What the task requires: Output nothing but the lines from the first line of the entries to the line with "RELAY pin IN1: none -> D9", inclusive, exactly as they read.

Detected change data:

-- Opening Marker --

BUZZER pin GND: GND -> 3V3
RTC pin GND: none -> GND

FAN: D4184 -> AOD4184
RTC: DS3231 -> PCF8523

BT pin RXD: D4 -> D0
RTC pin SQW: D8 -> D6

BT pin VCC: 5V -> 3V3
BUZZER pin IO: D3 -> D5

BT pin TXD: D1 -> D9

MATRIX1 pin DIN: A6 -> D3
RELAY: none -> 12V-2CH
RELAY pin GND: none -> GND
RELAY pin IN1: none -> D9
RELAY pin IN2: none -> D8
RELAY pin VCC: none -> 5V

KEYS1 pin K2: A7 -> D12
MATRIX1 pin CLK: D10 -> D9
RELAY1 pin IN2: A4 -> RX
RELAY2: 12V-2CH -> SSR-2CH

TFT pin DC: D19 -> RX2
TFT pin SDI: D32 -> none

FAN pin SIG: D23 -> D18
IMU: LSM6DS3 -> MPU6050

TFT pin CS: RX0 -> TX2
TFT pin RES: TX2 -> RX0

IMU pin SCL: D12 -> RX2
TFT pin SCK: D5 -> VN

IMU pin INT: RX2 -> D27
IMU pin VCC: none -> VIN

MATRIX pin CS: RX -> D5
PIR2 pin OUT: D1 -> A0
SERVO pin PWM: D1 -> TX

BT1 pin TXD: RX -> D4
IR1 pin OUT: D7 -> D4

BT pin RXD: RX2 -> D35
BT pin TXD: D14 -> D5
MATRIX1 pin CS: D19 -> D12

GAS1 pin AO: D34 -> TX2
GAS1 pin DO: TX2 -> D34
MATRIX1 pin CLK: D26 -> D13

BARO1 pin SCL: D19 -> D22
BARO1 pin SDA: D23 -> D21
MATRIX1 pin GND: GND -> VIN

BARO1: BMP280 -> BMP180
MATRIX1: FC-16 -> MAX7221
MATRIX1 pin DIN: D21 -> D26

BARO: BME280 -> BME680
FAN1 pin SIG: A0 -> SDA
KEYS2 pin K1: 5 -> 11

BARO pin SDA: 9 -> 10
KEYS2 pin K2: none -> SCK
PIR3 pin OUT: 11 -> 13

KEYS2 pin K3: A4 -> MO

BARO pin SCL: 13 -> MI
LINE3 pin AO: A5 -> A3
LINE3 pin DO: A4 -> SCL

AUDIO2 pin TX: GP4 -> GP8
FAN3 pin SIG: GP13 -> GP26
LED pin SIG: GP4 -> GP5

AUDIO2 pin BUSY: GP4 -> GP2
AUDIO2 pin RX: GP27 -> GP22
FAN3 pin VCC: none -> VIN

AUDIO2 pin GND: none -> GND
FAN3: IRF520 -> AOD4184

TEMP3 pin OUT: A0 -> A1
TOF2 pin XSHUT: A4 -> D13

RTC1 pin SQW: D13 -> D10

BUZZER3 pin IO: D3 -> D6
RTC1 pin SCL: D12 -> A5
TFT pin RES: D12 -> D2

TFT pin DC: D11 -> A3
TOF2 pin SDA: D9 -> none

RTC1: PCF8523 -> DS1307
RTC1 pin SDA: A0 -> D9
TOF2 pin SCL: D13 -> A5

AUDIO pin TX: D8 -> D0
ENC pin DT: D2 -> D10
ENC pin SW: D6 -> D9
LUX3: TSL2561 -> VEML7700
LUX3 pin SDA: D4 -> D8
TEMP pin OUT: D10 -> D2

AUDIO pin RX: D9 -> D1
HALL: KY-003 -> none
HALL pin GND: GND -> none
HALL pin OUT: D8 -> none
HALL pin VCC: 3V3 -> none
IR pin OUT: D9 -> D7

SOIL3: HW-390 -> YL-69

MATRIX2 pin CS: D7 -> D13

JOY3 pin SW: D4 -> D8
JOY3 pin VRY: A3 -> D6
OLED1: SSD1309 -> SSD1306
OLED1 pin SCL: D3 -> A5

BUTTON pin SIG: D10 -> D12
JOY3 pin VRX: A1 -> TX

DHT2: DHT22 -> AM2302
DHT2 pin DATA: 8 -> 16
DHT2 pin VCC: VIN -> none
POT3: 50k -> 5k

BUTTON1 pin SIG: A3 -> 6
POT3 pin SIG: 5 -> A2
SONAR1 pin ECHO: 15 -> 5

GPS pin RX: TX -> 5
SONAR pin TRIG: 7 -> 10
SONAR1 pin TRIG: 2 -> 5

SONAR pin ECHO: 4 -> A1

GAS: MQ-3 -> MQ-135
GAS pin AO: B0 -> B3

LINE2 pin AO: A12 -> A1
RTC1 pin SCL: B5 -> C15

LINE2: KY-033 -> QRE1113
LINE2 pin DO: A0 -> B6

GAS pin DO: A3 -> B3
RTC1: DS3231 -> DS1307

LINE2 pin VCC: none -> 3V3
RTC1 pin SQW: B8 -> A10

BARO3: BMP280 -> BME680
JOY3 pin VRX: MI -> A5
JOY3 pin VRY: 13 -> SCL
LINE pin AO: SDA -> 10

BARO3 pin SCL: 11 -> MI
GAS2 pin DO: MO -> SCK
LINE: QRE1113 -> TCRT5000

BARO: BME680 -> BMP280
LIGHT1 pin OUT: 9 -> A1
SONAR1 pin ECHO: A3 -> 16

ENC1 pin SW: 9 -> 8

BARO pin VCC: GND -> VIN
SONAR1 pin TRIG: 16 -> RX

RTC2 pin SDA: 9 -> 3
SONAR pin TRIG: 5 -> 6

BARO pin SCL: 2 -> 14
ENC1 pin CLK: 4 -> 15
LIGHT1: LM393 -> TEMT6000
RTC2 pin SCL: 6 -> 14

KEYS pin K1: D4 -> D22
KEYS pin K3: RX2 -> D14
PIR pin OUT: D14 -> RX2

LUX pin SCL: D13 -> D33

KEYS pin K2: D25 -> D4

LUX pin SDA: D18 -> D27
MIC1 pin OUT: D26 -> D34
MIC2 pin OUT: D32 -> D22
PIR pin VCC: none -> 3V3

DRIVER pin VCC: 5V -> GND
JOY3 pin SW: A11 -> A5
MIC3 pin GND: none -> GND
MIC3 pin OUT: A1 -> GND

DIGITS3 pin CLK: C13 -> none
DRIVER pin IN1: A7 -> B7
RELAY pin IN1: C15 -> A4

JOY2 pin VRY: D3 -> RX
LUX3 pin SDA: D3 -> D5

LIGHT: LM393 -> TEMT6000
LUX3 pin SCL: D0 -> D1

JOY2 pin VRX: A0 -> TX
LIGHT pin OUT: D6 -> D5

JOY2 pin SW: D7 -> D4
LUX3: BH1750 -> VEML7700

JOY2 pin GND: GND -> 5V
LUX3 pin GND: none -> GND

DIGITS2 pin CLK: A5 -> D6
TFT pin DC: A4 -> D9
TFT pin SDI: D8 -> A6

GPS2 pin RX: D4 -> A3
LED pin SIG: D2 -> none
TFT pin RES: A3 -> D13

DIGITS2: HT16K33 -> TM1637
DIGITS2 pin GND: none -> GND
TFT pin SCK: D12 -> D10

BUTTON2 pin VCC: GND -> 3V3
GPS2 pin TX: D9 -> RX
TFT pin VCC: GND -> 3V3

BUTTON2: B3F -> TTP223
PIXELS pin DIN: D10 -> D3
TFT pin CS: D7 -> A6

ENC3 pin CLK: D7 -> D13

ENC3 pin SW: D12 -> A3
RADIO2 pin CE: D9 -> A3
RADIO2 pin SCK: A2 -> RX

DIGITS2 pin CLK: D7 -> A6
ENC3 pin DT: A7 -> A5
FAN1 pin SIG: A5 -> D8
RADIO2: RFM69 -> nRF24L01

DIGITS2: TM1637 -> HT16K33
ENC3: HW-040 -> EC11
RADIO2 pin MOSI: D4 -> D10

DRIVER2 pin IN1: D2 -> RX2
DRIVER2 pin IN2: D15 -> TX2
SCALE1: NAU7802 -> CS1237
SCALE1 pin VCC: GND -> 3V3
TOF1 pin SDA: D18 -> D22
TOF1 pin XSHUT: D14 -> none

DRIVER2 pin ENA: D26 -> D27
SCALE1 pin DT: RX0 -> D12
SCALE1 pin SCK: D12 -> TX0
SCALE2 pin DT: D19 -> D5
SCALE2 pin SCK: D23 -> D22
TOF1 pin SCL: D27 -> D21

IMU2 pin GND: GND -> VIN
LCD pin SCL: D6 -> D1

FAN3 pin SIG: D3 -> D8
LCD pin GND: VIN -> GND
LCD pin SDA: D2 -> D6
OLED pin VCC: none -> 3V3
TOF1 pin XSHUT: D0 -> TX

-- Closing Marker --

Solution for this exercise:
BUZZER pin GND: GND -> 3V3
RTC pin GND: none -> GND

FAN: D4184 -> AOD4184
RTC: DS3231 -> PCF8523

BT pin RXD: D4 -> D0
RTC pin SQW: D8 -> D6

BT pin VCC: 5V -> 3V3
BUZZER pin IO: D3 -> D5

BT pin TXD: D1 -> D9

MATRIX1 pin DIN: A6 -> D3
RELAY: none -> 12V-2CH
RELAY pin GND: none -> GND
RELAY pin IN1: none -> D9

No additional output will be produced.